Task details -> Skipping any pictures, give all of the records below again exactly.

Exercise materials ->
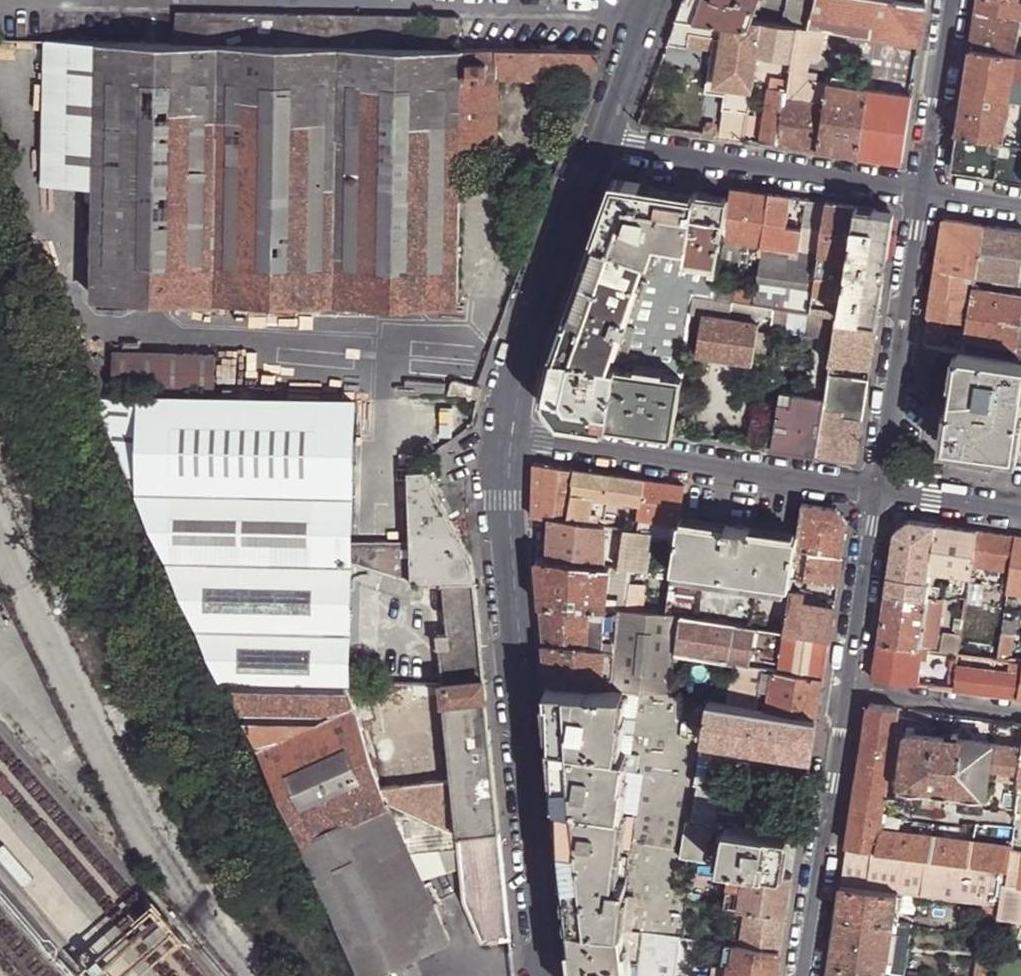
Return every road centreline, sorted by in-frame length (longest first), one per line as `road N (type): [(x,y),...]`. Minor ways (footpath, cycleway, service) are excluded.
road 1 (tertiary): [(514,433),(508,499),(552,975)]
road 2 (unclassified): [(655,11),(183,0)]
road 3 (residential): [(877,490),(514,433)]
road 4 (residential): [(920,202),(604,147)]
road 5 (tertiary): [(604,147),(522,383),(514,433)]
road 6 (residential): [(920,202),(877,490)]
road 7 (residential): [(850,687),(807,975)]
road 8 (residential): [(948,0),(920,202)]
road 9 (residential): [(877,490),(850,687)]
road 10 (residential): [(850,687),(1020,711)]
road 11 (tertiary): [(655,11),(604,147)]
road 12 (residential): [(1020,513),(877,490)]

Solution for this exercise ->
Return every road centreline, sorted by in-frame length (longest first), one per line as `road N (type): [(x,y),...]`. Minor ways (footpath, cycleway, service) are excluded.
road 1 (tertiary): [(514,433),(508,499),(552,975)]
road 2 (unclassified): [(655,11),(183,0)]
road 3 (residential): [(877,490),(514,433)]
road 4 (residential): [(920,202),(604,147)]
road 5 (tertiary): [(604,147),(522,383),(514,433)]
road 6 (residential): [(920,202),(877,490)]
road 7 (residential): [(850,687),(807,975)]
road 8 (residential): [(948,0),(920,202)]
road 9 (residential): [(877,490),(850,687)]
road 10 (residential): [(850,687),(1020,711)]
road 11 (tertiary): [(655,11),(604,147)]
road 12 (residential): [(1020,513),(877,490)]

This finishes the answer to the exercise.